Directions for this task: Every line with the string "none" in it belongs in your answer, so copy them all from the data.

[Records from a collection]
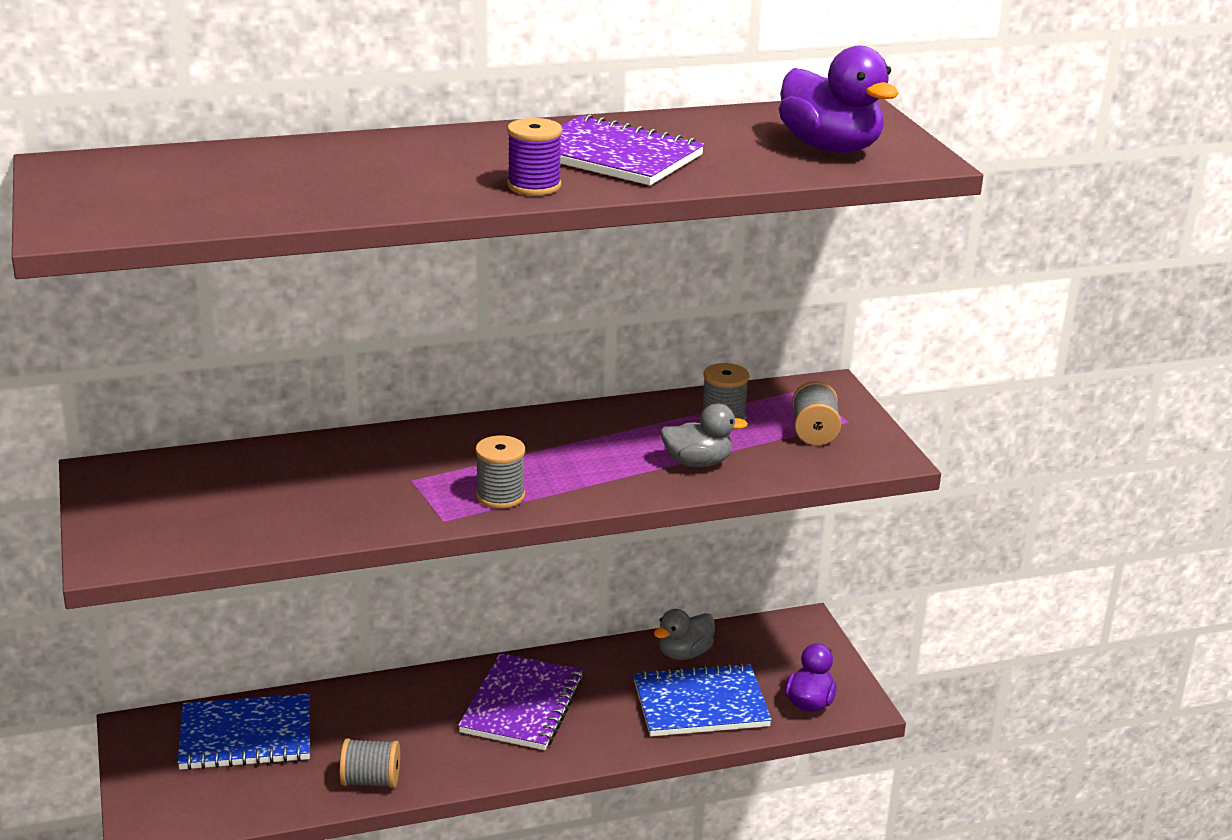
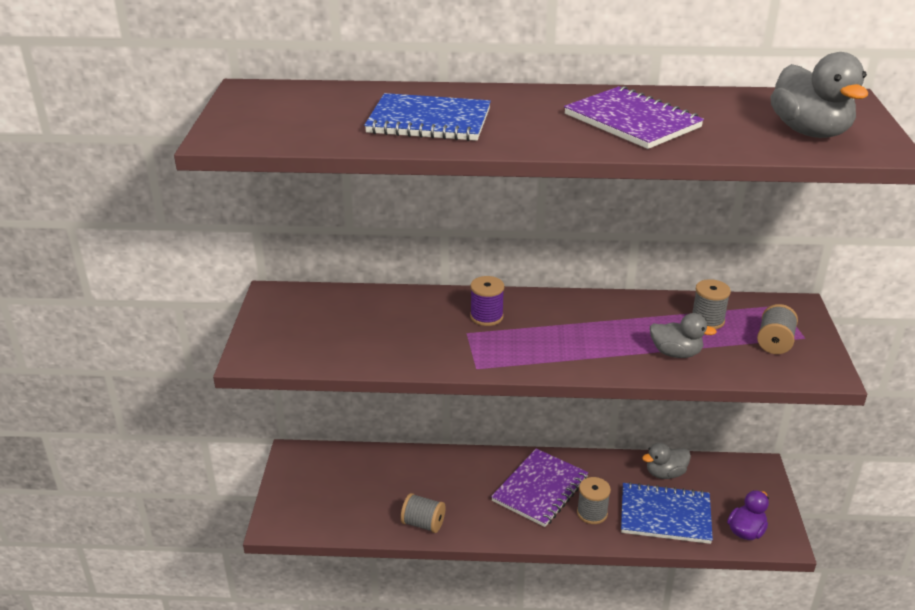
camera: 20 degrees right, 5 degrees up
blue notebook [177,694,310,770] -> blue notebook moved to [364,93,491,141]
grey spool [476,436,525,509] -> grey spool moved to [577,477,611,524]
purple spool [507,118,562,196] -> purple spool moved to [470,276,505,326]
purple duck [779,46,899,153] -> grey duck [770,52,868,138]

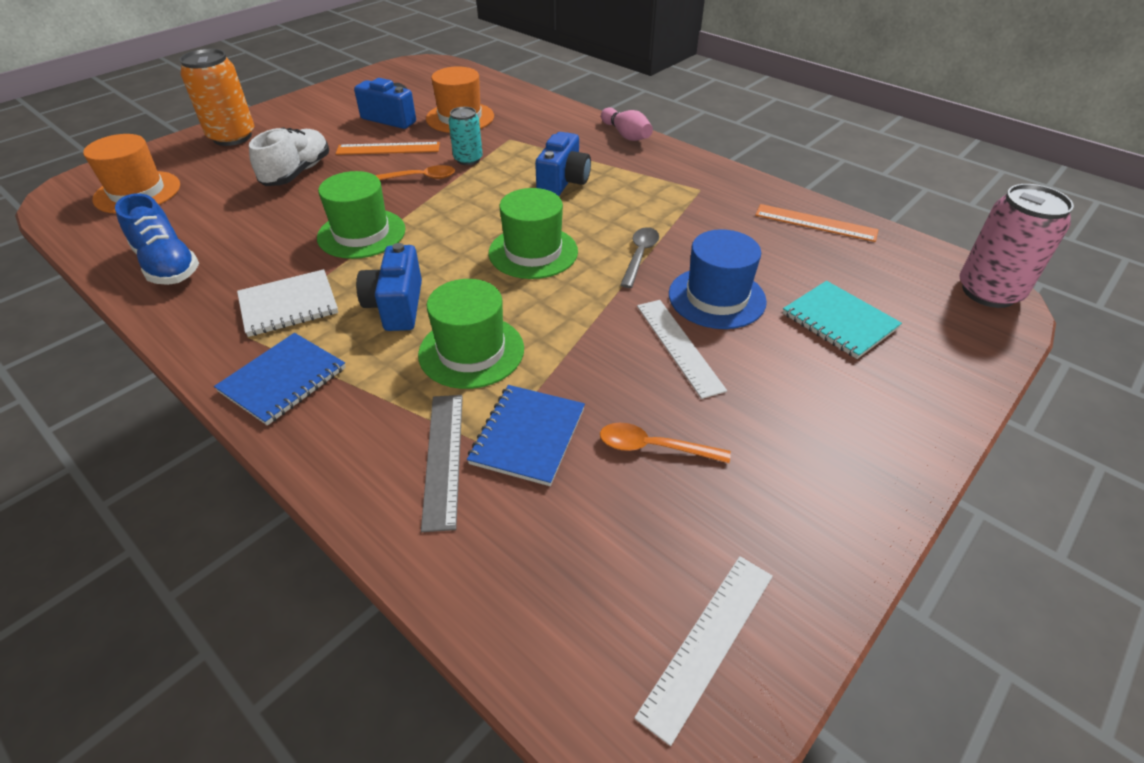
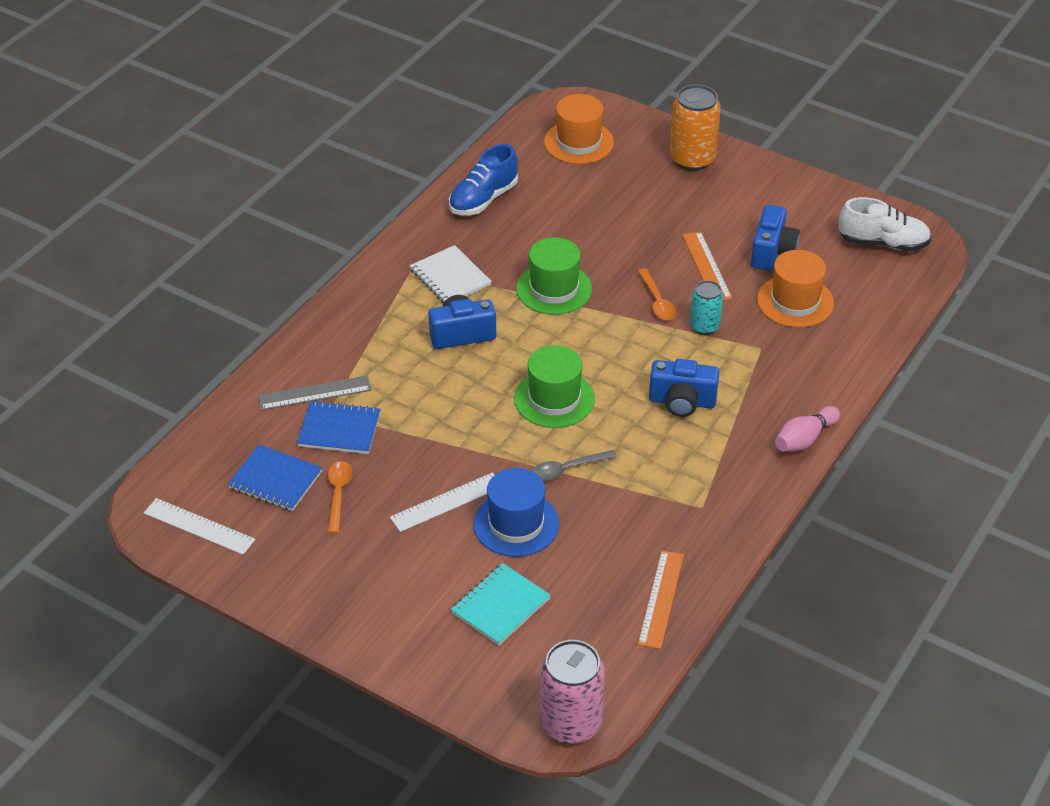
camera: 80 degrees right, 0 degrees up
blue notebook [214,333,346,426] -> blue notebook moved to [228,445,323,511]
white shoe [249,127,329,186] -> white shoe moved to [838,197,931,251]
green hat [418,279,524,389] -> none
grey spoon [620,227,659,288] -> grey spoon turned 150 degrees clockwise [532,450,617,481]

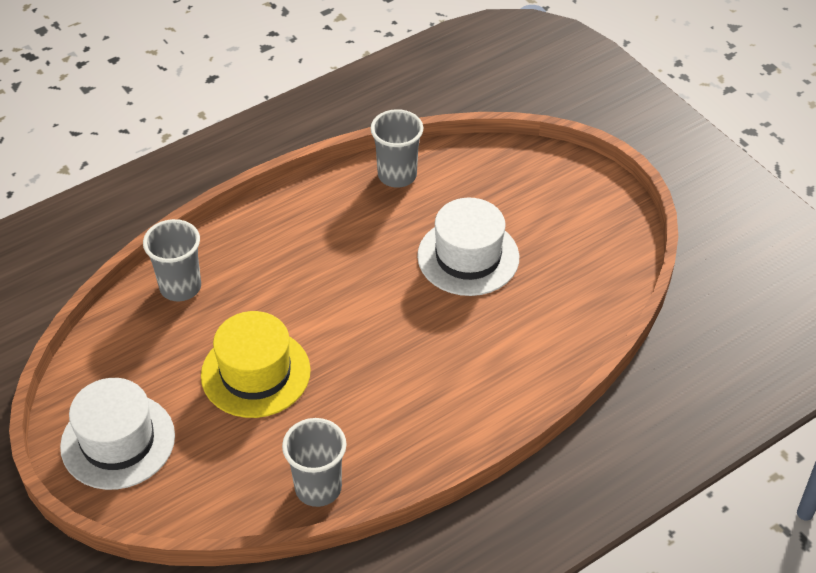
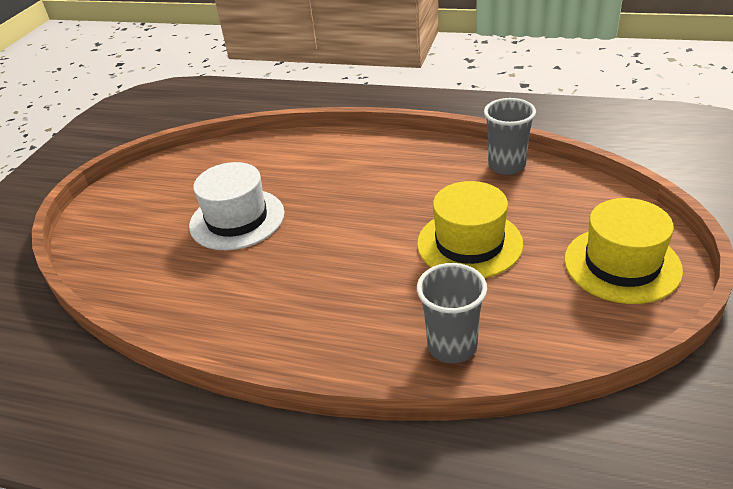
camera: 125 degrees left, 10 degrees down
white hat [60,378,175,490] -> yellow hat [564,198,683,304]
grey cup [370,109,423,188] -> none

Result of this task:
green hat [418,279,524,389] -> none
grey cup [370,109,423,188] -> none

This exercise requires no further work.